# Problem statement:
Please return each entry that follows exactly as written, and keep the pictures out.

-- Opening Marker --

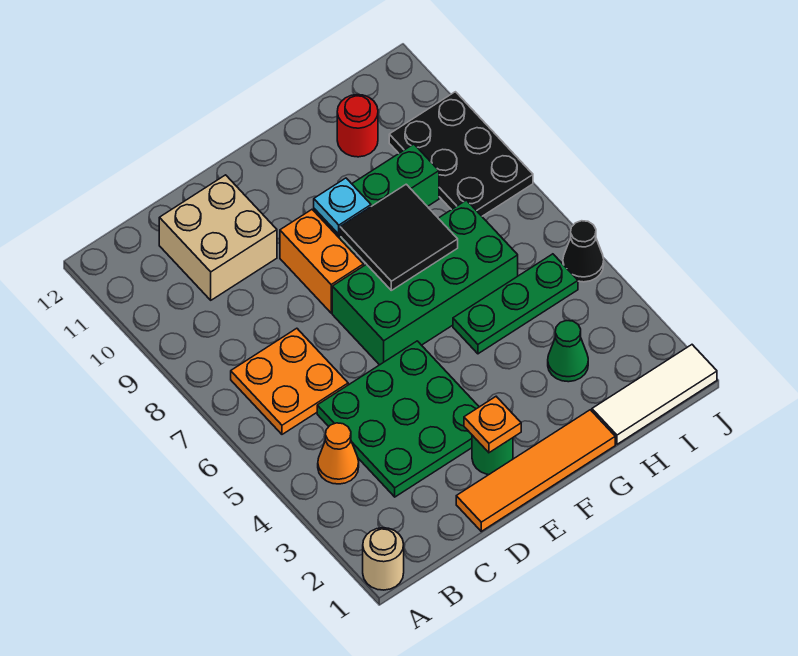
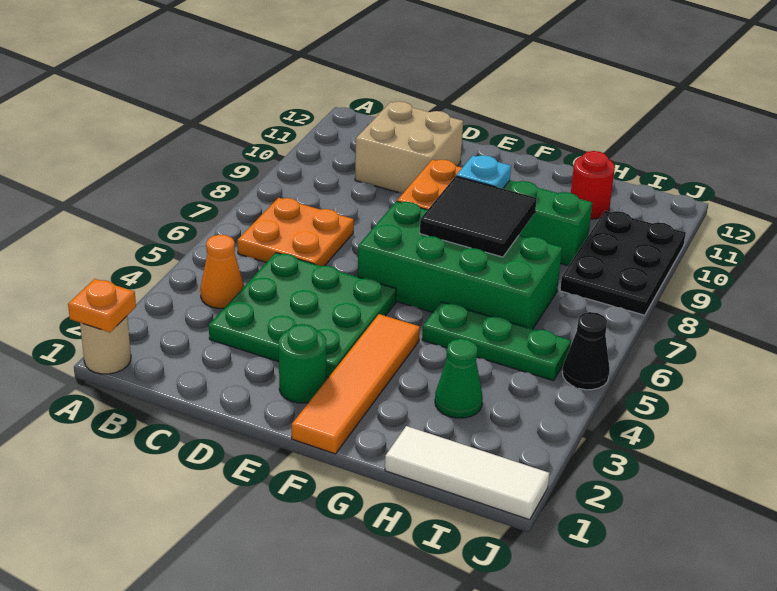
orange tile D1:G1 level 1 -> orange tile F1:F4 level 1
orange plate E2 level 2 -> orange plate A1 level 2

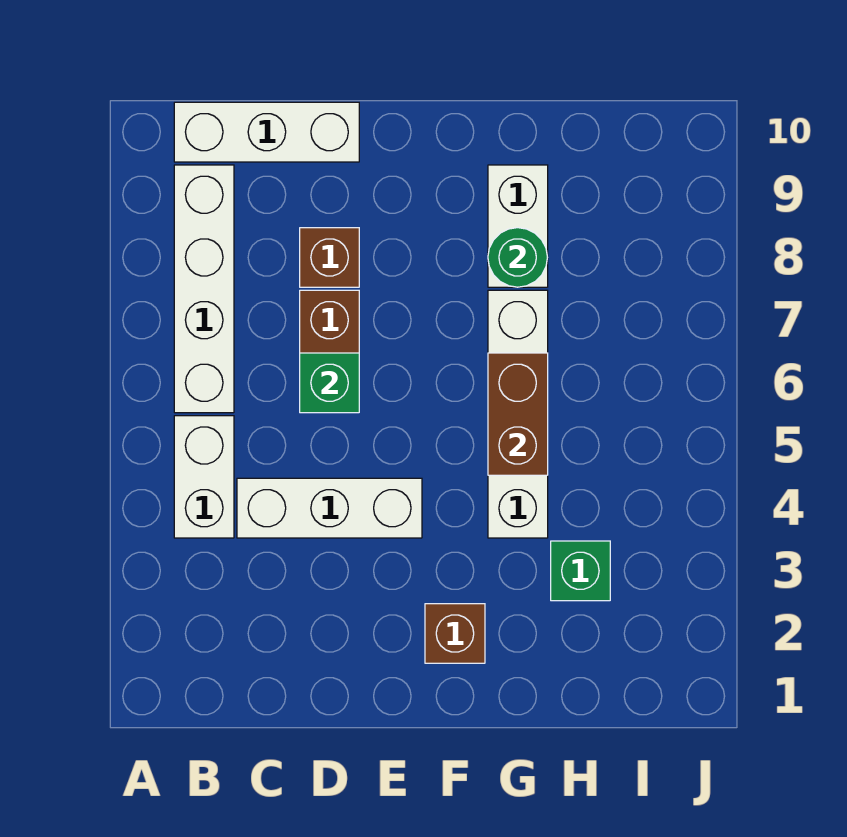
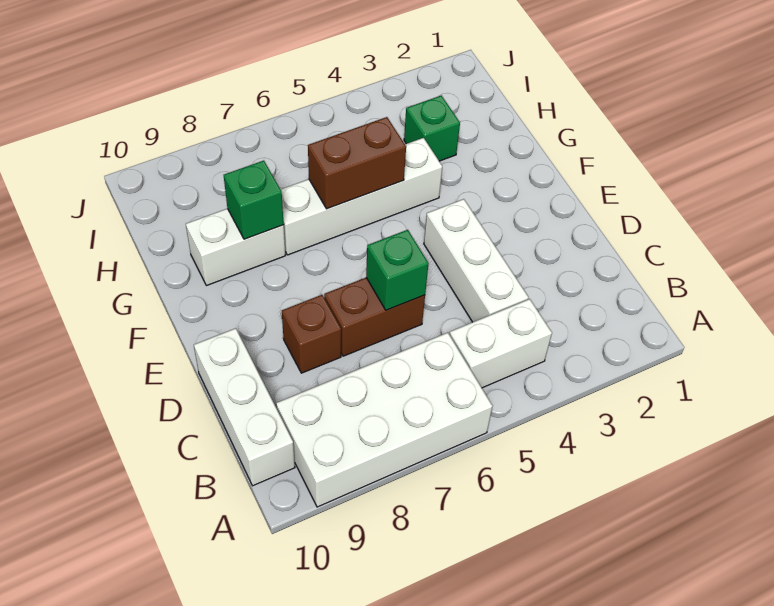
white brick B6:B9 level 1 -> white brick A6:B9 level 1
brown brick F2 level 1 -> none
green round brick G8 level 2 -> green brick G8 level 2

-- Closing Marker --

# Reply:
orange tile D1:G1 level 1 -> orange tile F1:F4 level 1
orange plate E2 level 2 -> orange plate A1 level 2

white brick B6:B9 level 1 -> white brick A6:B9 level 1
brown brick F2 level 1 -> none
green round brick G8 level 2 -> green brick G8 level 2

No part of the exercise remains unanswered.